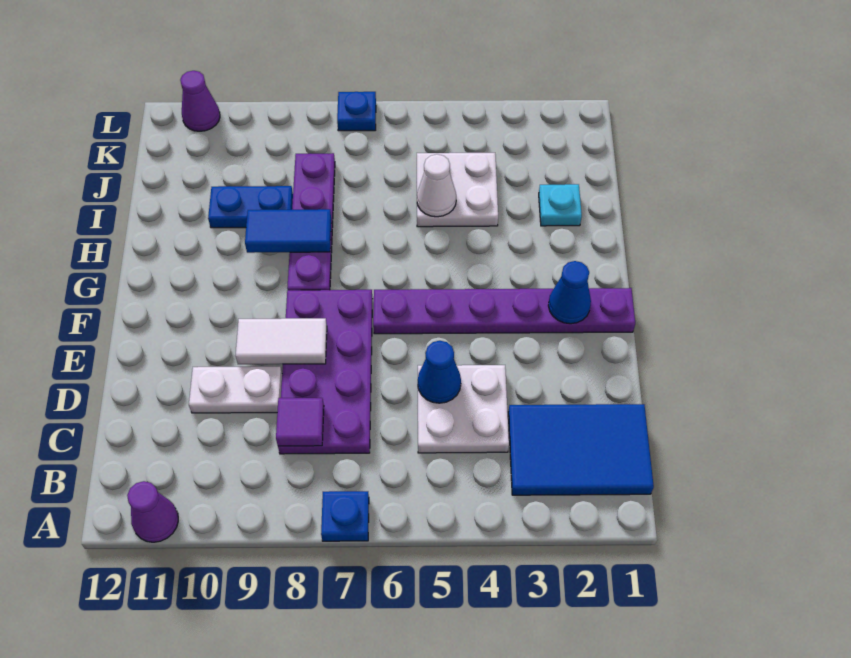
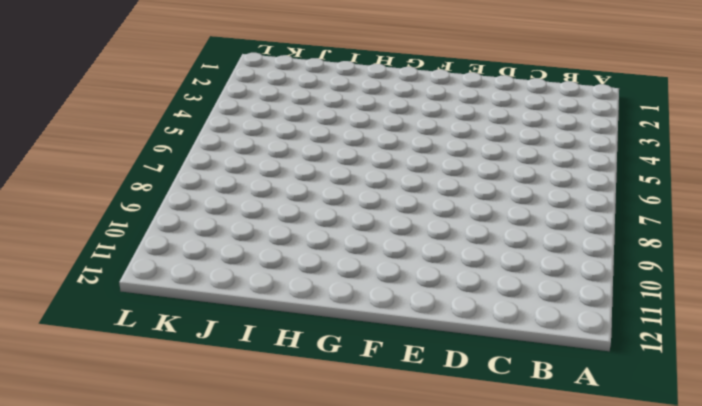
none -> blue plate A7 level 1
none -> purple cone A11 level 1
none -> blue tile B1:C3 level 1

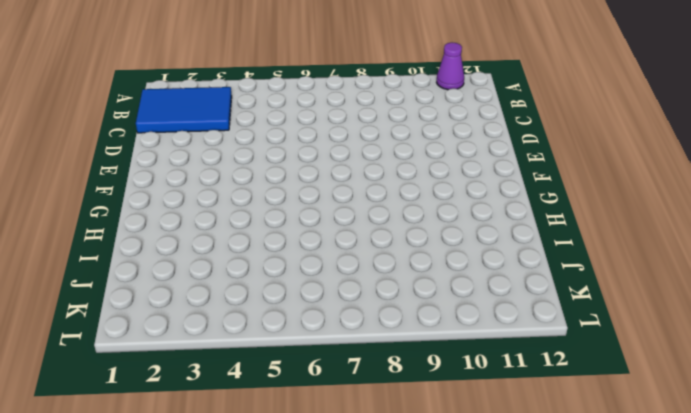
none -> blue plate A7 level 1
none -> white plate C4:D5 level 1
none -> purple plate C7:F8 level 1

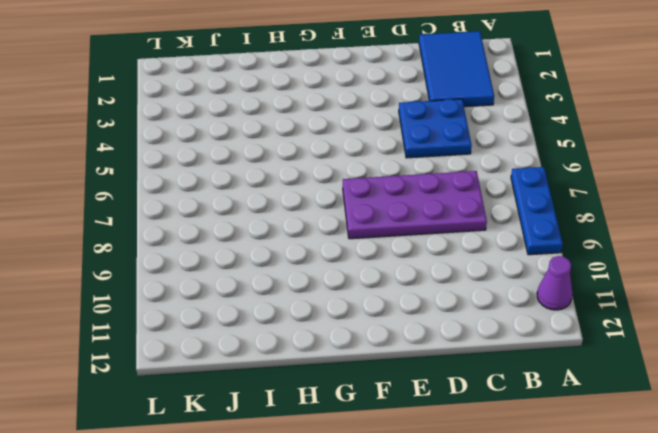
blue plate A7:A9 level 1 -> blue plate A7 level 1
blue plate C4:D5 level 1 -> white plate C4:D5 level 1
none -> white plate D9:D10 level 1
none -> purple plate F1:F6 level 1
none -> purple plate G8:J8 level 1

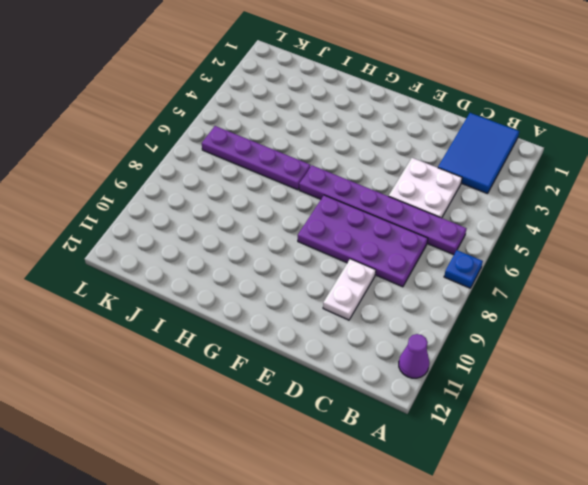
purple plate B6:G6 level 1 -> purple plate F1:F6 level 1
purple plate H6:K6 level 1 -> purple plate G8:J8 level 1
none -> cyan plate I2 level 1
none -> white plate I4:J5 level 1
none -> blue plate I9:I10 level 1

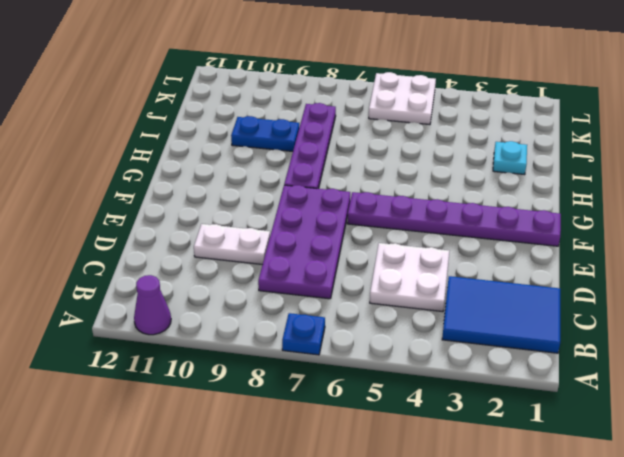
white plate K5:L6 level 1 -> white plate I4:J5 level 1
none -> blue plate L7 level 1
none -> purple cone L11 level 1
none -> purple tile C8 level 2

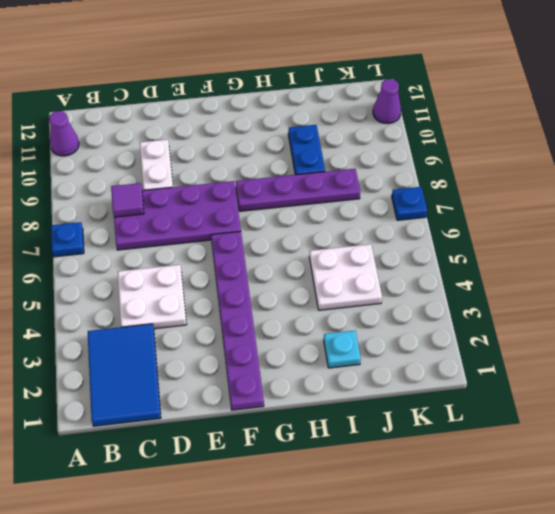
none -> blue cone D5 level 2
none -> white tile E8:E9 level 2
none -> blue cone F2 level 2

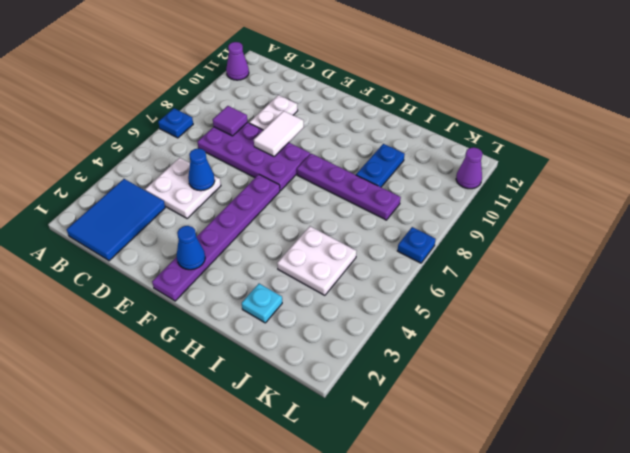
none -> blue tile H8:H9 level 2
none -> white cone I5 level 2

*TASK BRIEF*
Give every line above again exactly, with no pictures.

*REPLY TO THE EXERCISE*
none -> blue plate A7 level 1
none -> purple cone A11 level 1
none -> blue tile B1:C3 level 1

none -> blue plate A7 level 1
none -> white plate C4:D5 level 1
none -> purple plate C7:F8 level 1

blue plate A7:A9 level 1 -> blue plate A7 level 1
blue plate C4:D5 level 1 -> white plate C4:D5 level 1
none -> white plate D9:D10 level 1
none -> purple plate F1:F6 level 1
none -> purple plate G8:J8 level 1

purple plate B6:G6 level 1 -> purple plate F1:F6 level 1
purple plate H6:K6 level 1 -> purple plate G8:J8 level 1
none -> cyan plate I2 level 1
none -> white plate I4:J5 level 1
none -> blue plate I9:I10 level 1

white plate K5:L6 level 1 -> white plate I4:J5 level 1
none -> blue plate L7 level 1
none -> purple cone L11 level 1
none -> purple tile C8 level 2

none -> blue cone D5 level 2
none -> white tile E8:E9 level 2
none -> blue cone F2 level 2

none -> blue tile H8:H9 level 2
none -> white cone I5 level 2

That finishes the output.